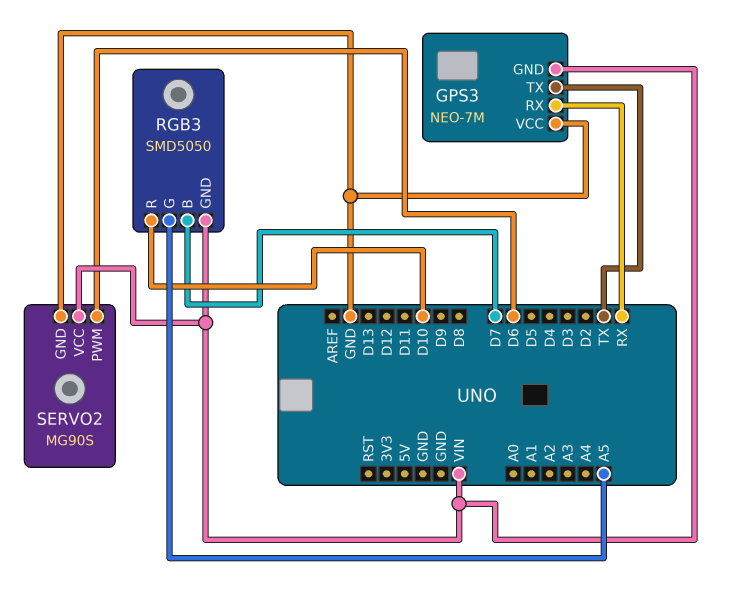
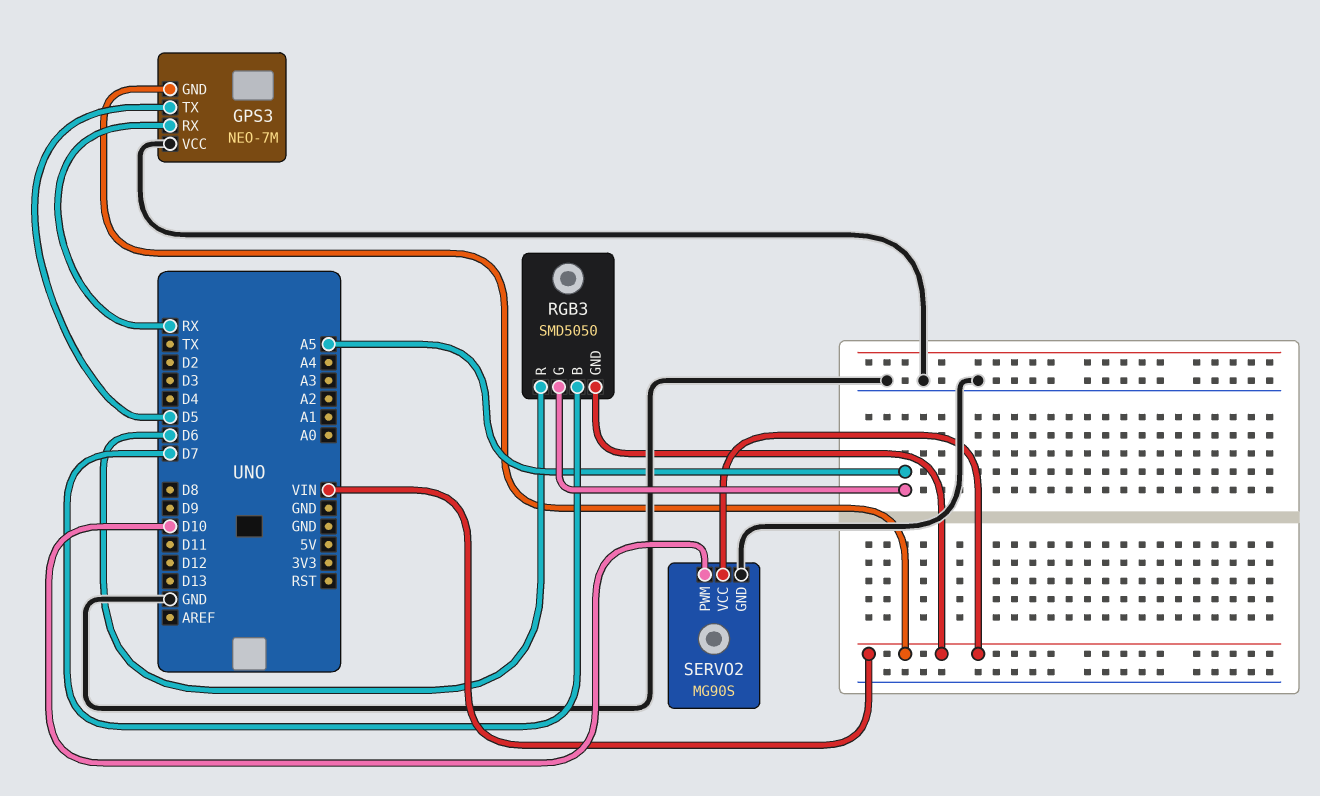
GPS3 pin TX: TX -> D5
RGB3 pin R: D10 -> D6
SERVO2 pin PWM: D6 -> D10

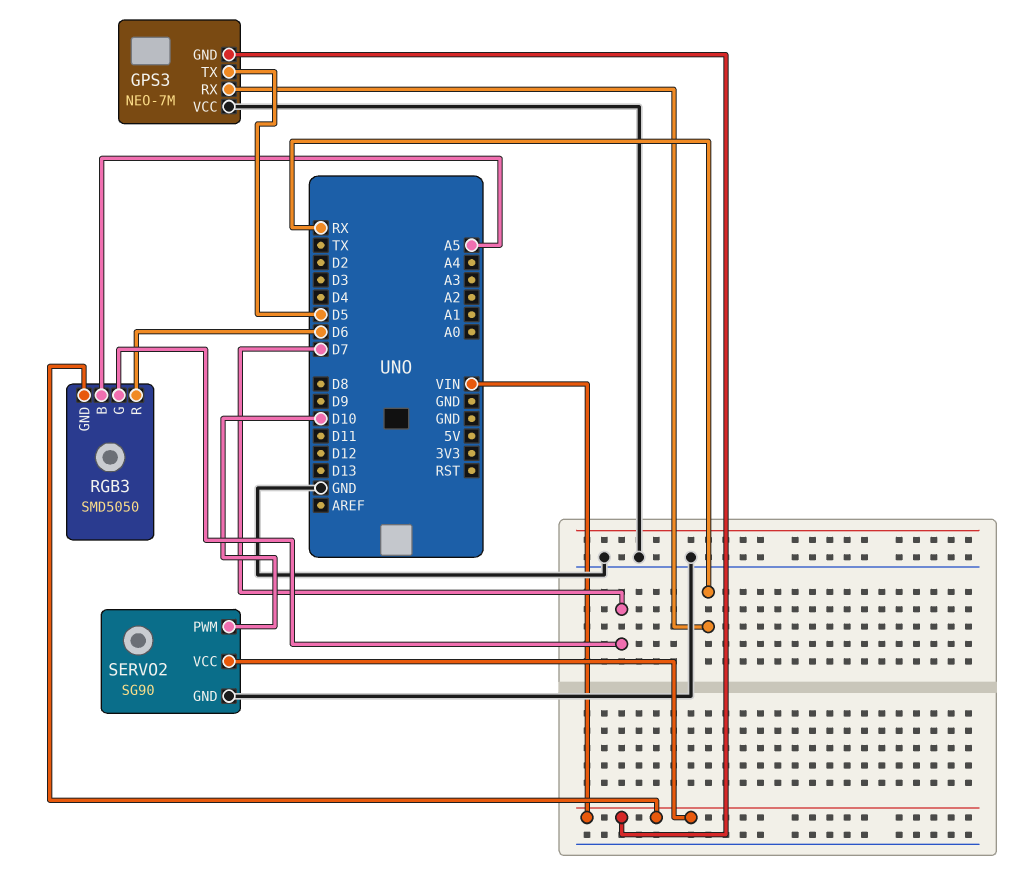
RGB3 pin B: D7 -> A5
RGB3 pin G: A5 -> D7
SERVO2: MG90S -> SG90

■ GOAL OF THE EXERCISE ■
From the line containing "SERVO2 pin PWM: D6 -> D10" down to the final line of the records above, restate every line word for word, add nothing, and skip the pictures.

■ ANSWER BELOW ■
SERVO2 pin PWM: D6 -> D10

RGB3 pin B: D7 -> A5
RGB3 pin G: A5 -> D7
SERVO2: MG90S -> SG90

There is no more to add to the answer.